▶ [Assigned task]:
Please write out only the lines from the line with "yellow spinning top" to the line with "camera: 10 degrees left, 5 degrees down", inclusive, exactly as they stand below, without the pictures.
::: Stored data
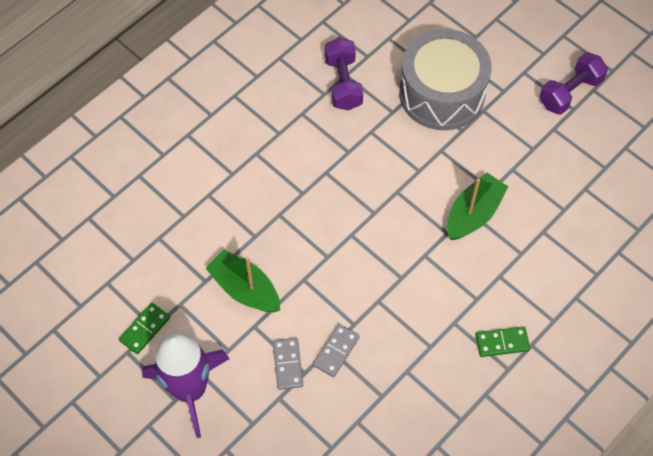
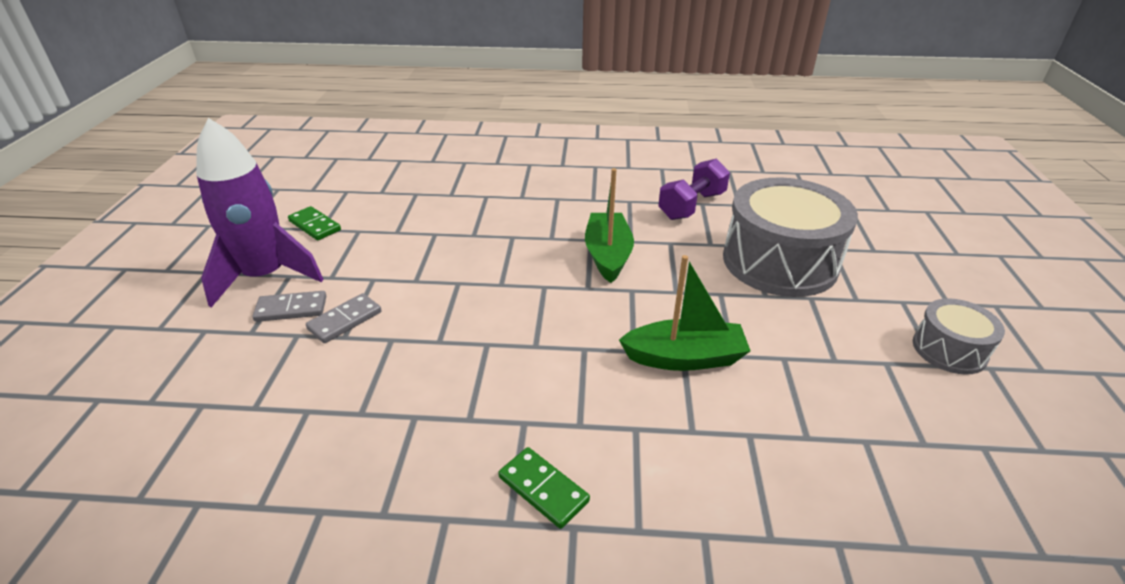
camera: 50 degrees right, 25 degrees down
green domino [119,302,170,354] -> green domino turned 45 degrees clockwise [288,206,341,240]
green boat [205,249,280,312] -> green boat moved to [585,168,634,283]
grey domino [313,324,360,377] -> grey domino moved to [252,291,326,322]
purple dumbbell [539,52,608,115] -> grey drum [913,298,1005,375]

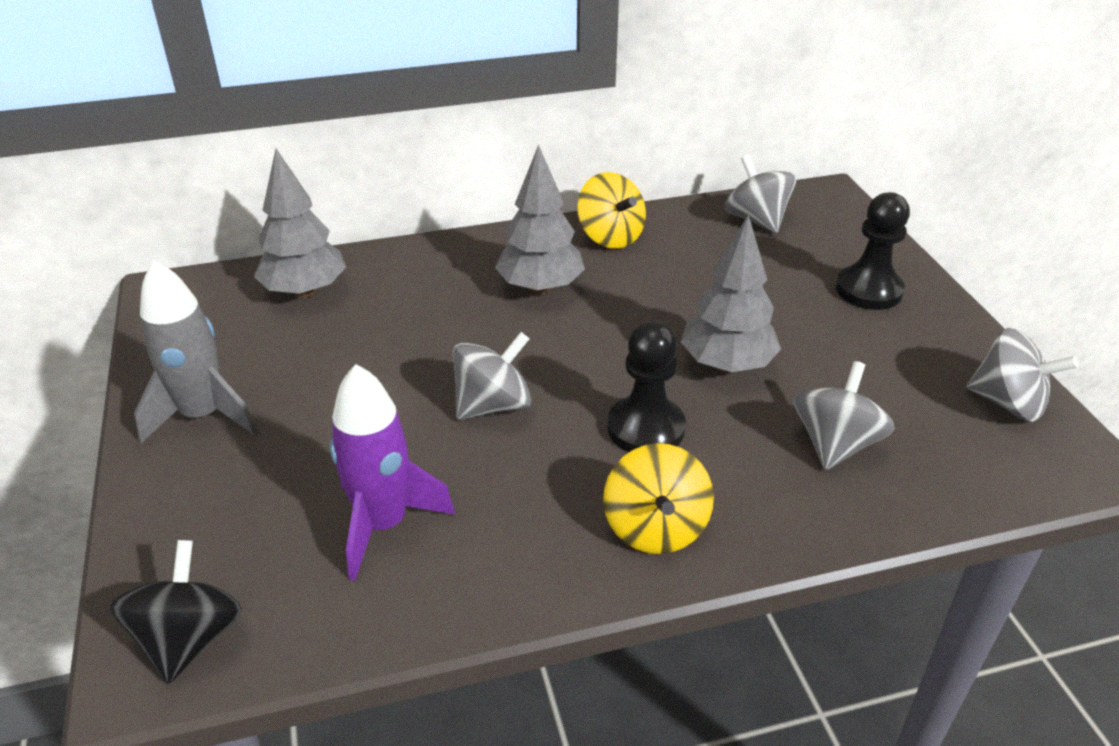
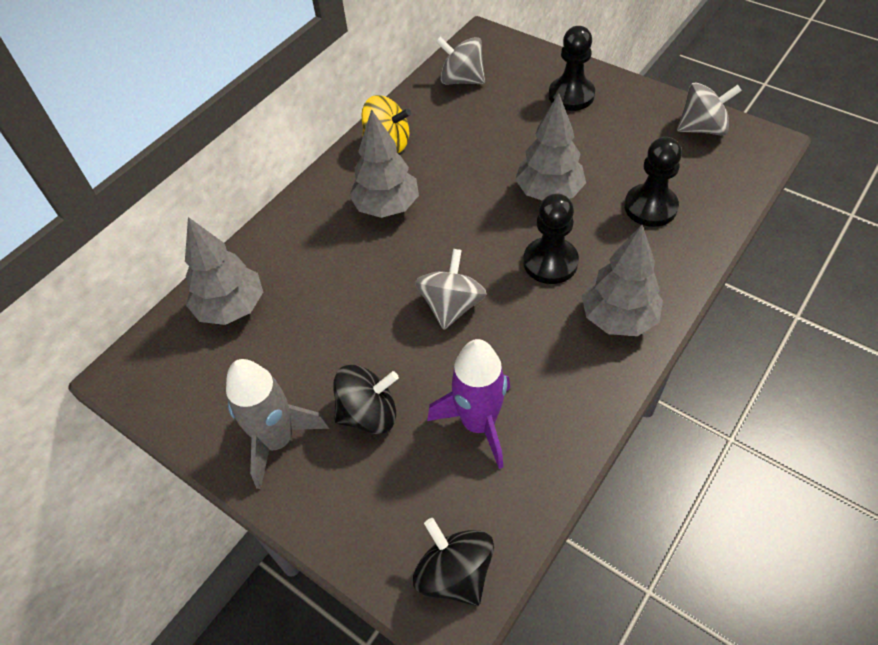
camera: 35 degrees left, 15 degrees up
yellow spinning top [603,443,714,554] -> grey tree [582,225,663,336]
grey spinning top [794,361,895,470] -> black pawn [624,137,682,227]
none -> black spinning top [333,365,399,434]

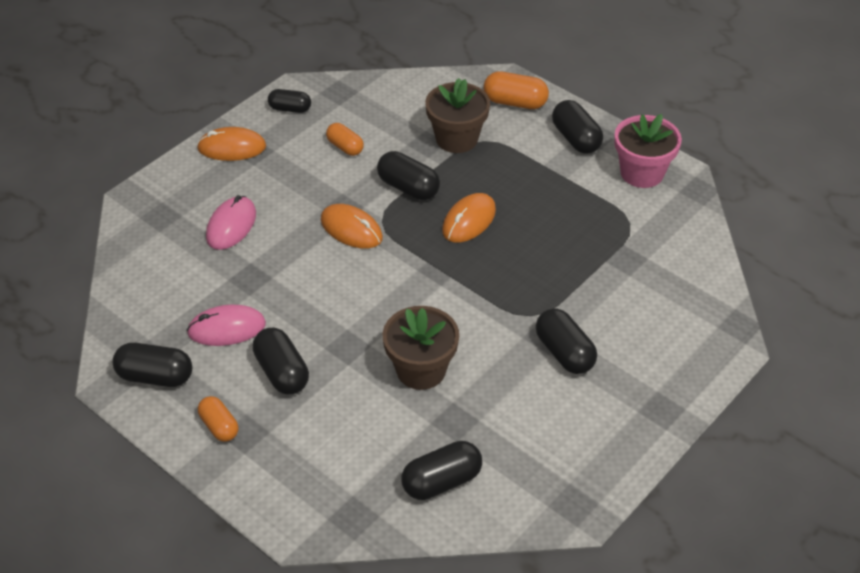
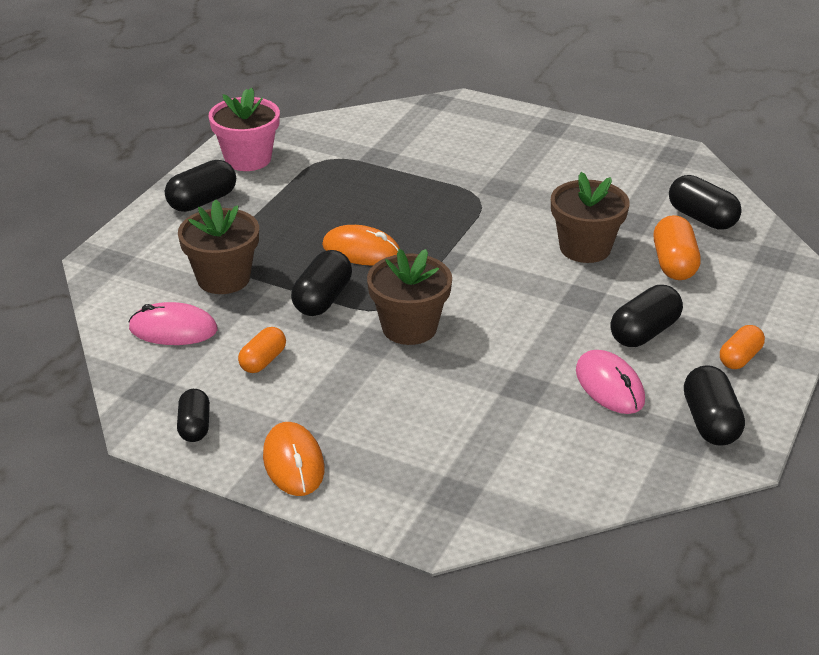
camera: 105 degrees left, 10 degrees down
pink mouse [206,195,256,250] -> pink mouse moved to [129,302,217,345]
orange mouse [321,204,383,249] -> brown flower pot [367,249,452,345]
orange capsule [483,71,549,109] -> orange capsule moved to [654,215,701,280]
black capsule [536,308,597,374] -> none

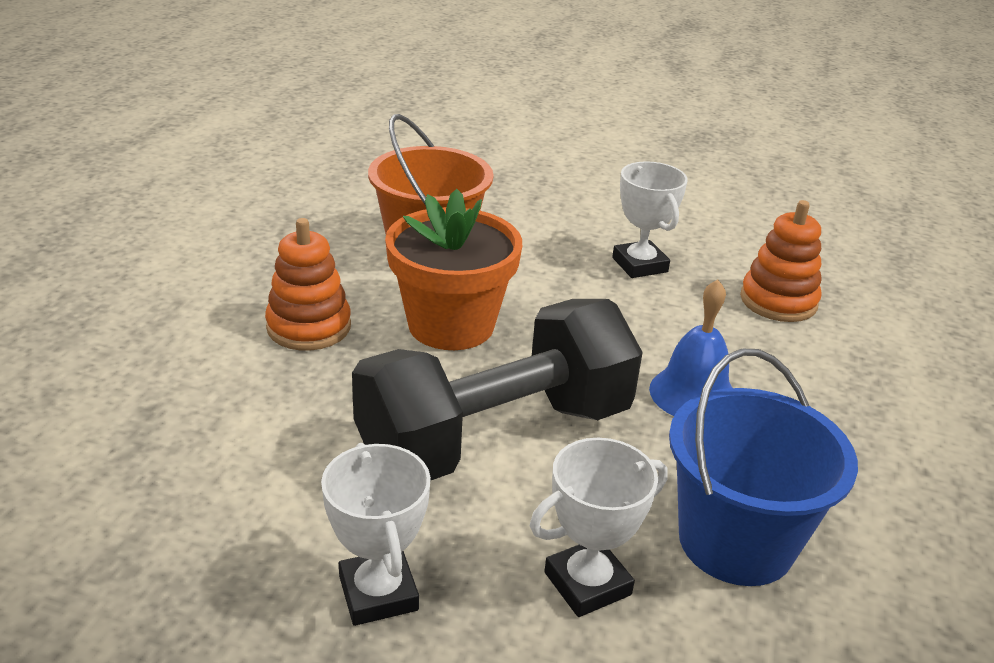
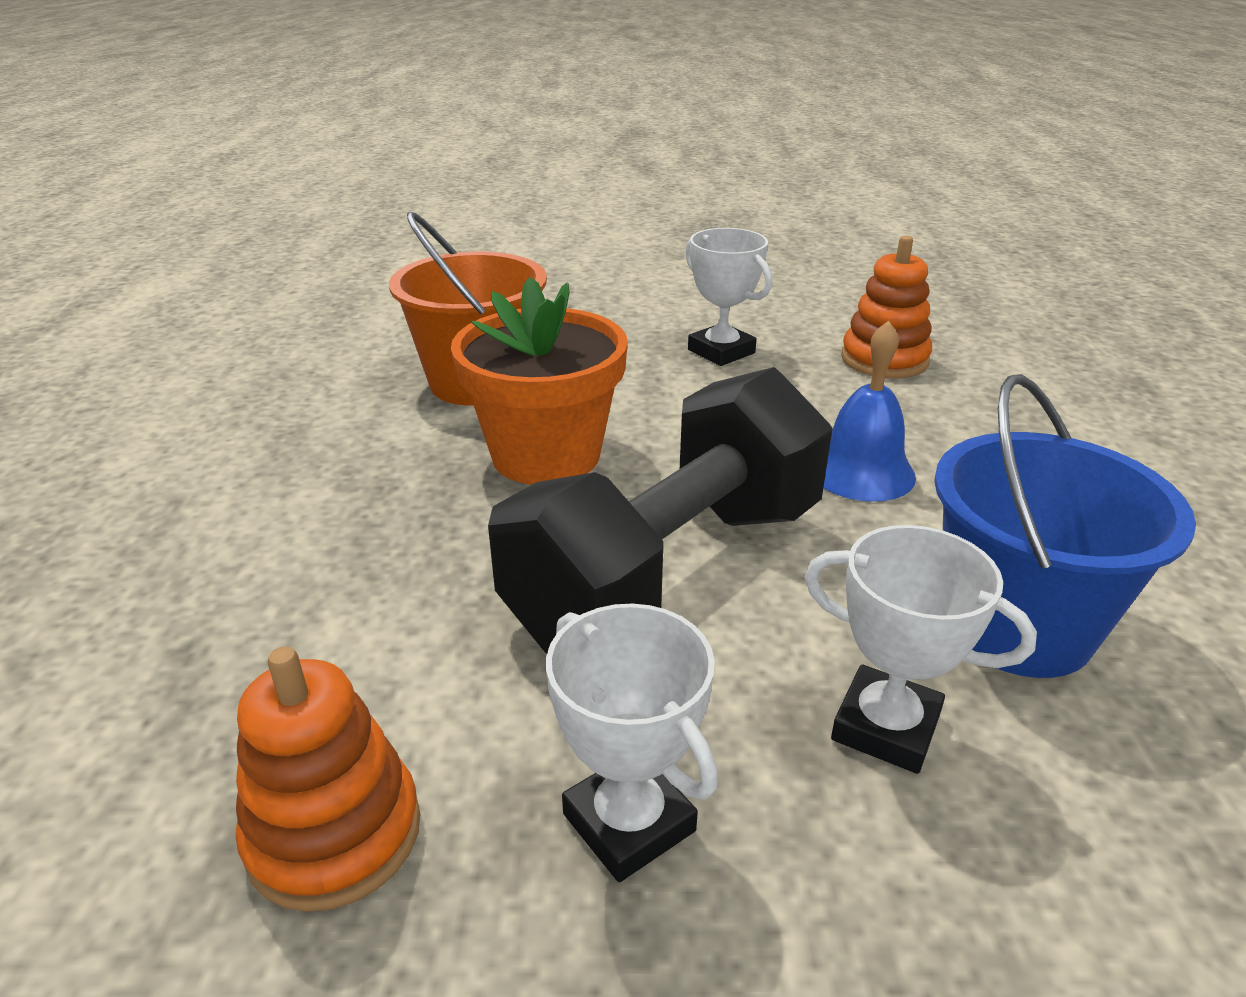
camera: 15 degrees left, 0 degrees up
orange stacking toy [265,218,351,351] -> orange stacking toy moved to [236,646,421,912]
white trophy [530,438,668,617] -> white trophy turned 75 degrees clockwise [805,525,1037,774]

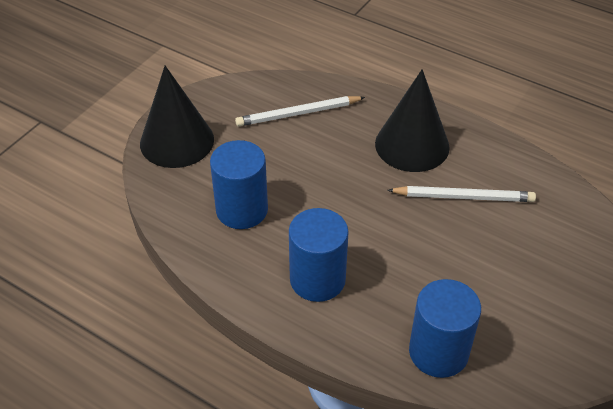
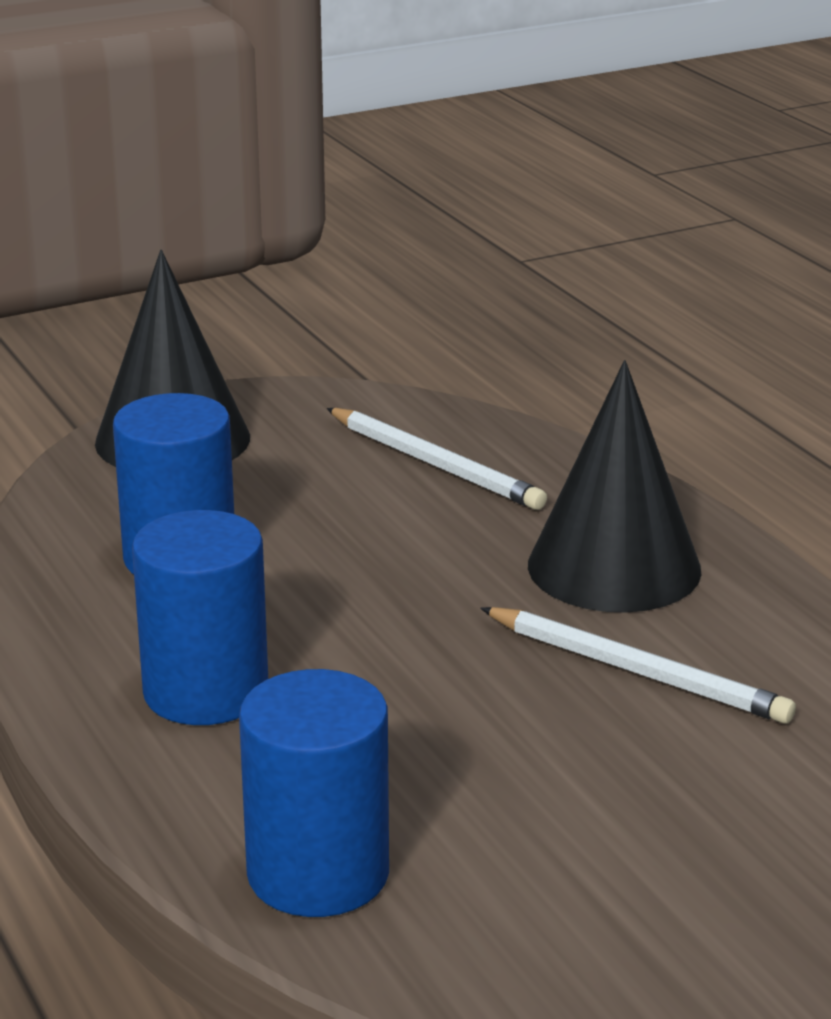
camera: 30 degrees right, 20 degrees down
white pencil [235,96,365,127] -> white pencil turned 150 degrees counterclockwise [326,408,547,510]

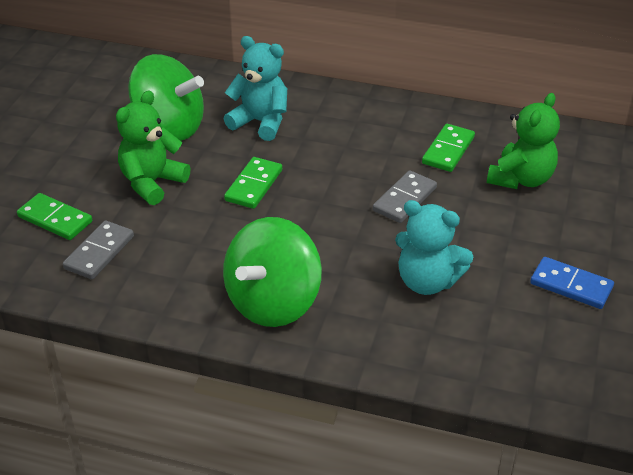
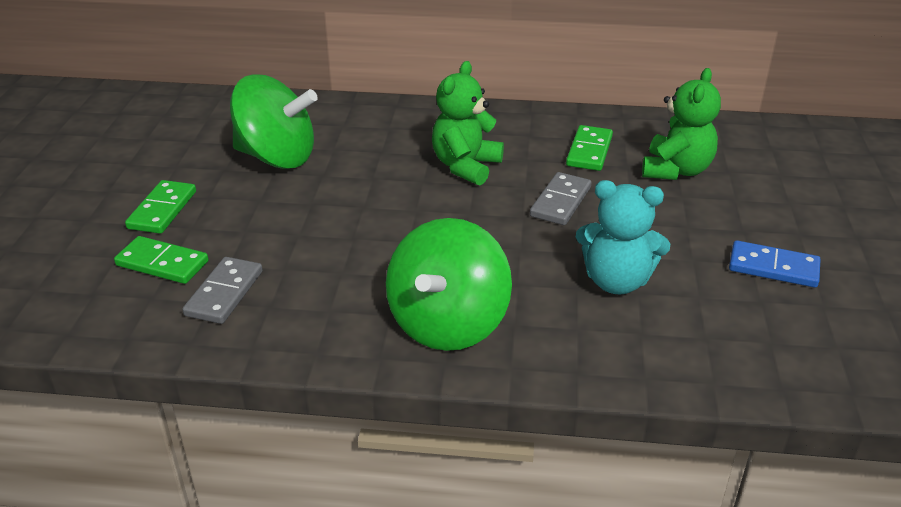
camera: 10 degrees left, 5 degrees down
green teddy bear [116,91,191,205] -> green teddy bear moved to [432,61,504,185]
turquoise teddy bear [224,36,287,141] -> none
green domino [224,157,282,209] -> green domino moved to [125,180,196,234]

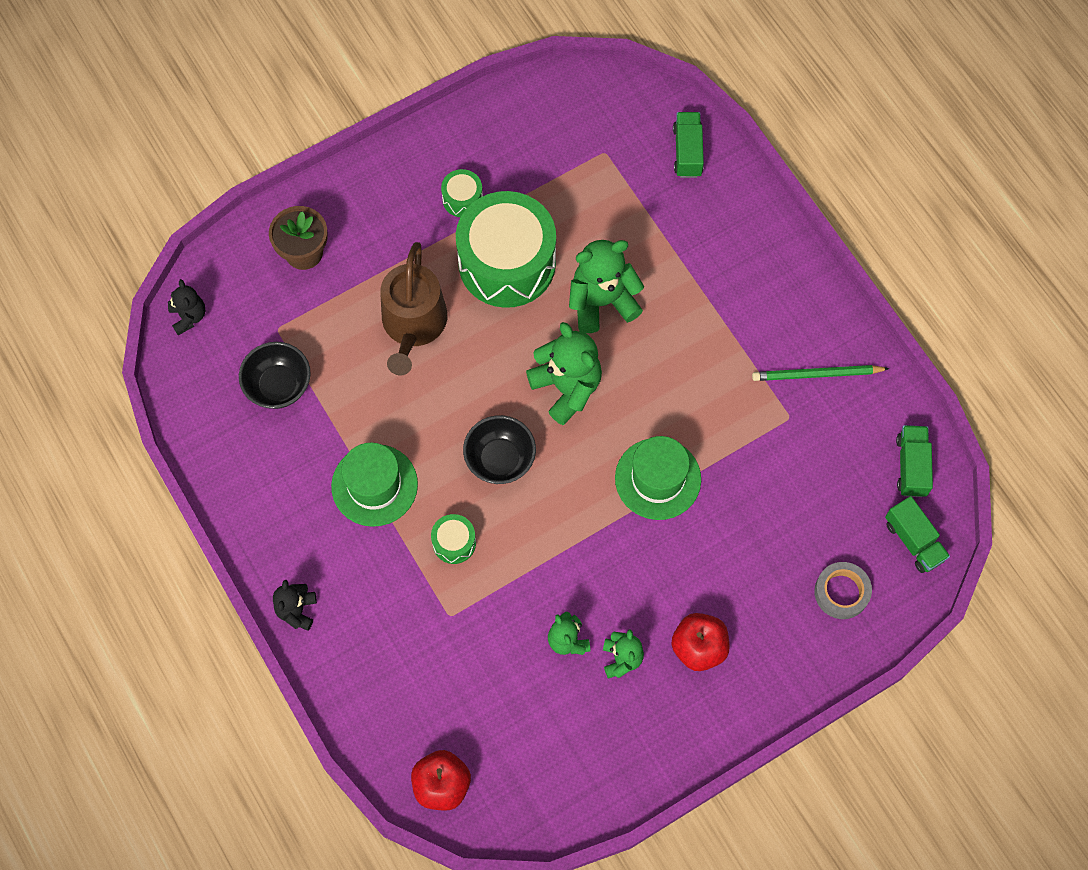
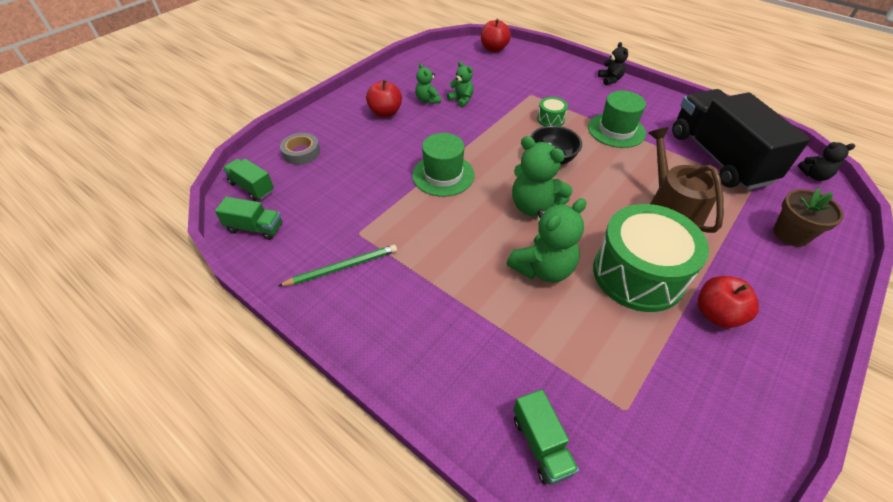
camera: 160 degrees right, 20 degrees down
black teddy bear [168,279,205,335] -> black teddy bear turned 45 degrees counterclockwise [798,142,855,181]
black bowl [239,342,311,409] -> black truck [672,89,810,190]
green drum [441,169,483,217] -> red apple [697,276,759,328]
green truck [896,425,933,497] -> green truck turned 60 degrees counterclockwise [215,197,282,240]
::::::
▶ [Your response]:
yellow spinning top [603,443,714,554] -> grey tree [582,225,663,336]
grey spinning top [794,361,895,470] -> black pawn [624,137,682,227]
none -> black spinning top [333,365,399,434]

camera: 105 degrees left, 10 degrees down
pink mouse [206,195,256,250] -> pink mouse moved to [129,302,217,345]
orange mouse [321,204,383,249] -> brown flower pot [367,249,452,345]
orange capsule [483,71,549,109] -> orange capsule moved to [654,215,701,280]
black capsule [536,308,597,374] -> none

camera: 15 degrees left, 0 degrees up
orange stacking toy [265,218,351,351] -> orange stacking toy moved to [236,646,421,912]
white trophy [530,438,668,617] -> white trophy turned 75 degrees clockwise [805,525,1037,774]

camera: 30 degrees right, 20 degrees down
white pencil [235,96,365,127] -> white pencil turned 150 degrees counterclockwise [326,408,547,510]

camera: 10 degrees left, 5 degrees down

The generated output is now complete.